What you return should be the exact lines from the one with "red fork: 2 -> 3" to the end of the records below, both included, and no pictures.

» TASK DATA
Start of Block

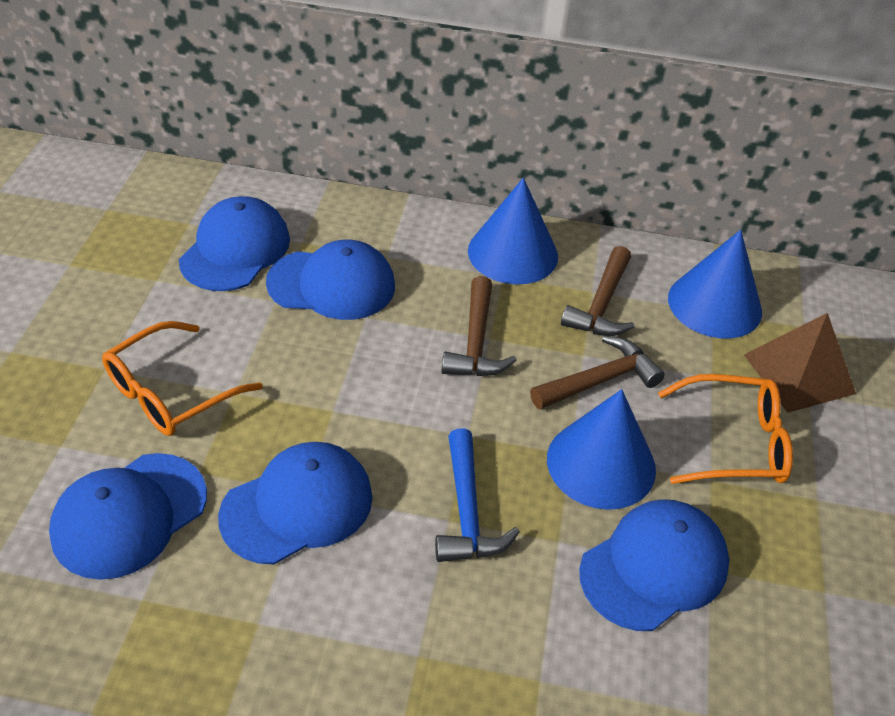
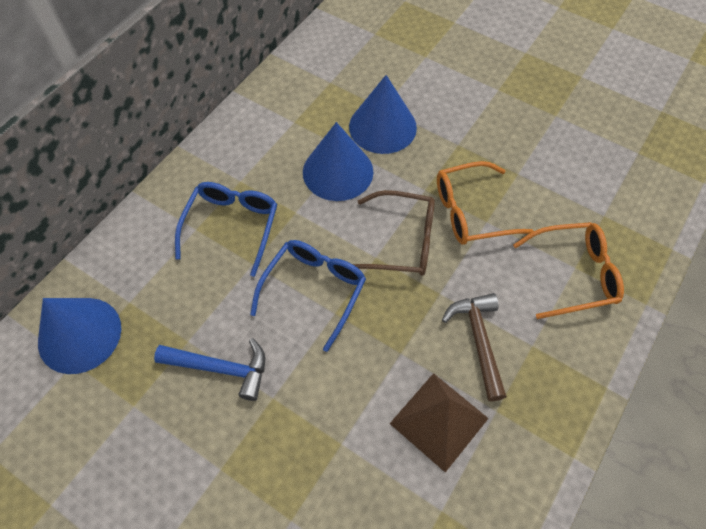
blue cap: 5 -> 0
blue glasses: 0 -> 2
brown glasses: 0 -> 1
brown hammer: 3 -> 1

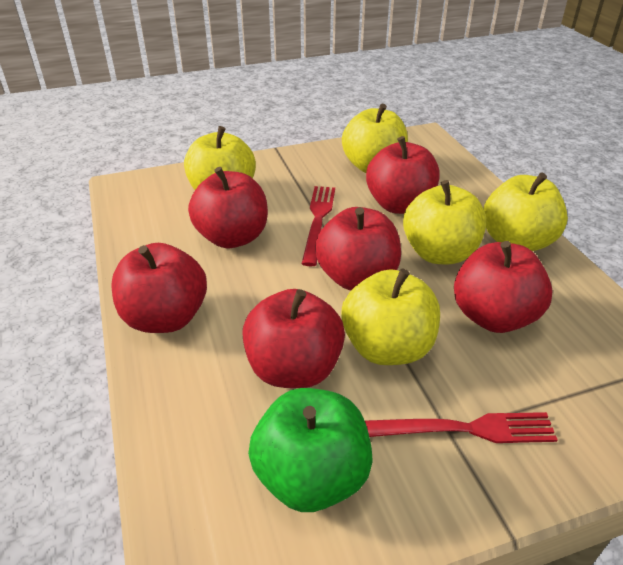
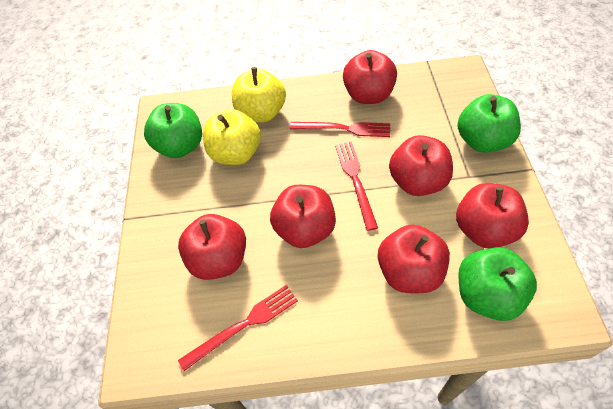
green apple: 1 -> 3
red fork: 2 -> 3
yellow apple: 5 -> 2

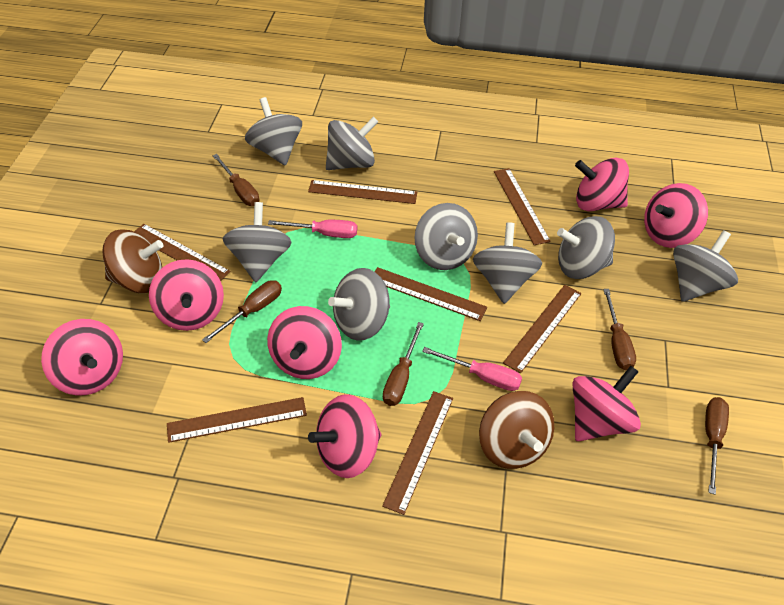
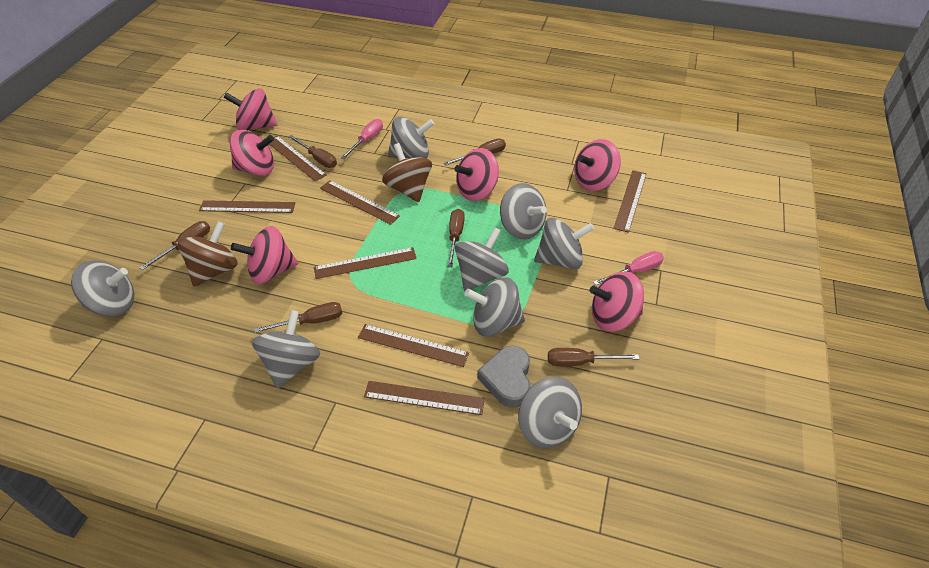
brown screwdriver: 5 -> 6
grey heart: 0 -> 1
pink spinning top: 7 -> 6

End of Block

» SOLUTION BELOW
red fork: 2 -> 3
yellow apple: 5 -> 2

brown screwdriver: 5 -> 6
grey heart: 0 -> 1
pink spinning top: 7 -> 6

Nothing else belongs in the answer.